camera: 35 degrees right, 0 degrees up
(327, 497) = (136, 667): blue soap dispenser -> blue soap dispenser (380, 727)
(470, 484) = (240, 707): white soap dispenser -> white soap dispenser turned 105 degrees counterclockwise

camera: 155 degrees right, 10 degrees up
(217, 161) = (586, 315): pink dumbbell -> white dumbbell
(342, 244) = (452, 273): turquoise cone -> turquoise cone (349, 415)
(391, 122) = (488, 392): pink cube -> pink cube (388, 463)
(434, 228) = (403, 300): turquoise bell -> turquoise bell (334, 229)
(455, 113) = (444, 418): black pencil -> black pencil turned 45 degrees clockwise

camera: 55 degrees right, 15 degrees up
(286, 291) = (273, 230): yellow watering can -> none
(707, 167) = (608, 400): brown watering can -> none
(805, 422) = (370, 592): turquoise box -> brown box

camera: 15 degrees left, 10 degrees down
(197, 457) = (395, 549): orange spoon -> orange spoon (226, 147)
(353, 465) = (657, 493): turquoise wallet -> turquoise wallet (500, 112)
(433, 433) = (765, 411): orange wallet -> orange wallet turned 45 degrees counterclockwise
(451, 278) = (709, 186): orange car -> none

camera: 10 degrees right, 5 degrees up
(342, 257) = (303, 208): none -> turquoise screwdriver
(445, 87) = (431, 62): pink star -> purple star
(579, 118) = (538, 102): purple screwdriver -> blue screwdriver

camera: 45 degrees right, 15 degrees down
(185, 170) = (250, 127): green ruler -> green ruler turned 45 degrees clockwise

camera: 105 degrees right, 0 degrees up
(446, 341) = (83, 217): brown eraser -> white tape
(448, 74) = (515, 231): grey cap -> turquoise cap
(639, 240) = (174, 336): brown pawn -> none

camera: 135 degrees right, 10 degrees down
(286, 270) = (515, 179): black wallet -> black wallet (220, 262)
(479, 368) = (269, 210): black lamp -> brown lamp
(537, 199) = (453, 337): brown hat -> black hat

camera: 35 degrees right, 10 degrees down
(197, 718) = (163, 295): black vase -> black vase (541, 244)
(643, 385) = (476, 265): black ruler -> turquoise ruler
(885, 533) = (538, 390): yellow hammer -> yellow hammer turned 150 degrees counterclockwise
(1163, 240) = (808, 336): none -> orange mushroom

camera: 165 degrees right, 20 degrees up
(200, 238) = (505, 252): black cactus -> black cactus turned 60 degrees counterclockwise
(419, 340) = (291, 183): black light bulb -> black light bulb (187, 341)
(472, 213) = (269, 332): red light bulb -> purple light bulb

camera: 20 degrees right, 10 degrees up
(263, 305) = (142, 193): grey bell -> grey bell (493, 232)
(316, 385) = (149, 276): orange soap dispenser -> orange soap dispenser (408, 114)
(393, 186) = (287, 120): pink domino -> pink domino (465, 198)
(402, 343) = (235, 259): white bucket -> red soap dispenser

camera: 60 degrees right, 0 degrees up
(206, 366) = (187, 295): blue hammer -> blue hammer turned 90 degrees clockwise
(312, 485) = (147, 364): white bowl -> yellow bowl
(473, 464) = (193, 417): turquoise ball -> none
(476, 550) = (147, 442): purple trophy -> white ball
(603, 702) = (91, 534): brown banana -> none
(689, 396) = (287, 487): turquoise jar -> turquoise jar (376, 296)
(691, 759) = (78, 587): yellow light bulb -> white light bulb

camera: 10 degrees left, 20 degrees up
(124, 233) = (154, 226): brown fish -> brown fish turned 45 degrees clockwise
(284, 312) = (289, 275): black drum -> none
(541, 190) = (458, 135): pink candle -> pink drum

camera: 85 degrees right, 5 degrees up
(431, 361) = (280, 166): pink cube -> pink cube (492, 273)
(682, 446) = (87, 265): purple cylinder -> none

## EXERCISE
Extract, verbatim, the lines from the one containing "(316, 385) = (149, 276): orange" through the last line of the listing above.

## YOUR RESPONSE
(316, 385) = (149, 276): orange soap dispenser -> orange soap dispenser (408, 114)
(393, 186) = (287, 120): pink domino -> pink domino (465, 198)
(402, 343) = (235, 259): white bucket -> red soap dispenser

camera: 60 degrees right, 0 degrees up
(206, 366) = (187, 295): blue hammer -> blue hammer turned 90 degrees clockwise
(312, 485) = (147, 364): white bowl -> yellow bowl
(473, 464) = (193, 417): turquoise ball -> none
(476, 550) = (147, 442): purple trophy -> white ball
(603, 702) = (91, 534): brown banana -> none
(689, 396) = (287, 487): turquoise jar -> turquoise jar (376, 296)
(691, 759) = (78, 587): yellow light bulb -> white light bulb

camera: 10 degrees left, 20 degrees up
(124, 233) = (154, 226): brown fish -> brown fish turned 45 degrees clockwise
(284, 312) = (289, 275): black drum -> none
(541, 190) = (458, 135): pink candle -> pink drum

camera: 85 degrees right, 5 degrees up
(431, 361) = (280, 166): pink cube -> pink cube (492, 273)
(682, 446) = (87, 265): purple cylinder -> none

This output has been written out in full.